Go through the data below. Pull out every line that has the word "none".

__________

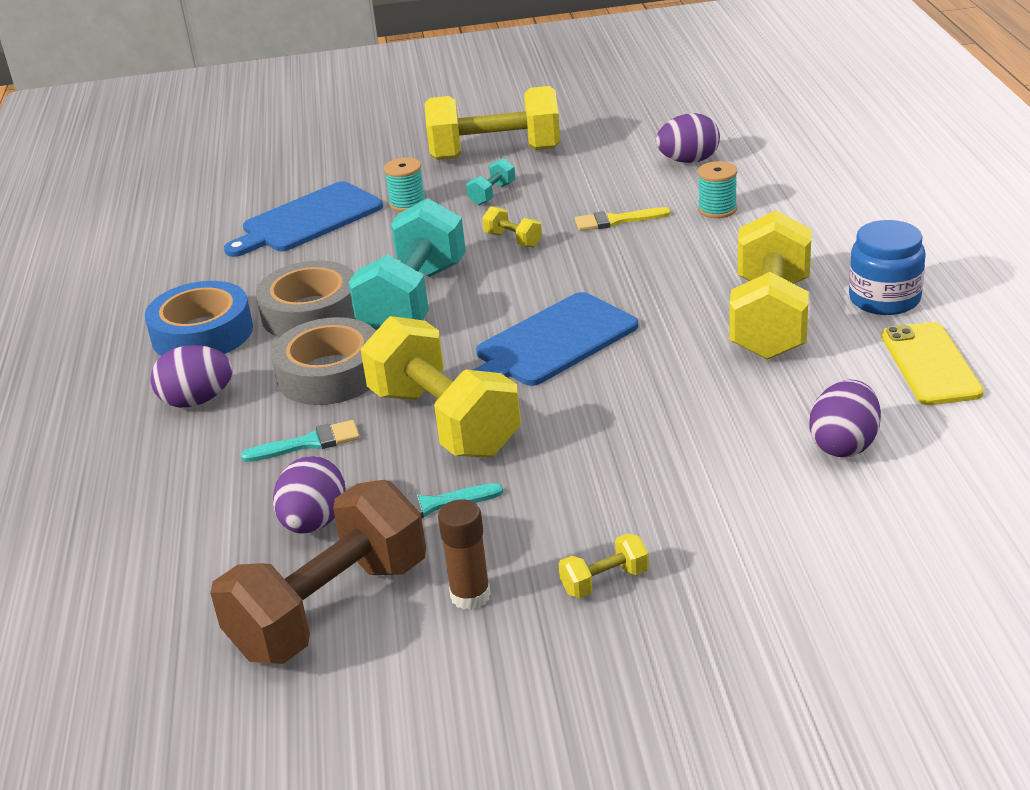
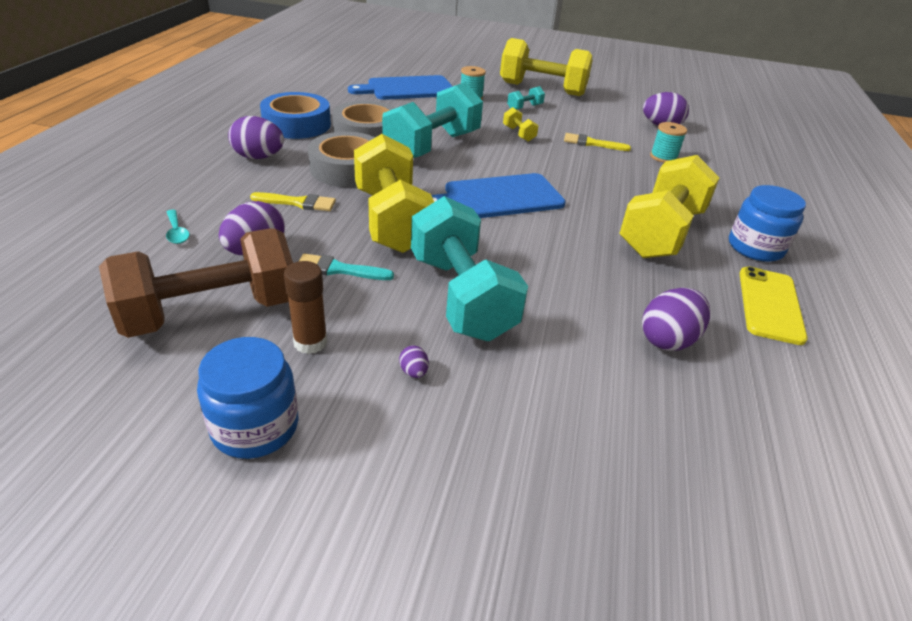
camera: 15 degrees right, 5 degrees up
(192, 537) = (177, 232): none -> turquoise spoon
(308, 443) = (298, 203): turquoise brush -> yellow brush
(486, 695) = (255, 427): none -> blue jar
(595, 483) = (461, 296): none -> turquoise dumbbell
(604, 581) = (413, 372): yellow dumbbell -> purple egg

__________

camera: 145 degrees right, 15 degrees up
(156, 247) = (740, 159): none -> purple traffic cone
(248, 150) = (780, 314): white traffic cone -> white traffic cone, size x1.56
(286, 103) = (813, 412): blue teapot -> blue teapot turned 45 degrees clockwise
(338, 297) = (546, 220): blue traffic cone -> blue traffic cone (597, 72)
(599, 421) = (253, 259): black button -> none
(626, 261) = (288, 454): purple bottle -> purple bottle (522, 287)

__________

• SOLUTION TO THIS TASK:
(192, 537) = (177, 232): none -> turquoise spoon
(486, 695) = (255, 427): none -> blue jar
(595, 483) = (461, 296): none -> turquoise dumbbell
(156, 247) = (740, 159): none -> purple traffic cone
(599, 421) = (253, 259): black button -> none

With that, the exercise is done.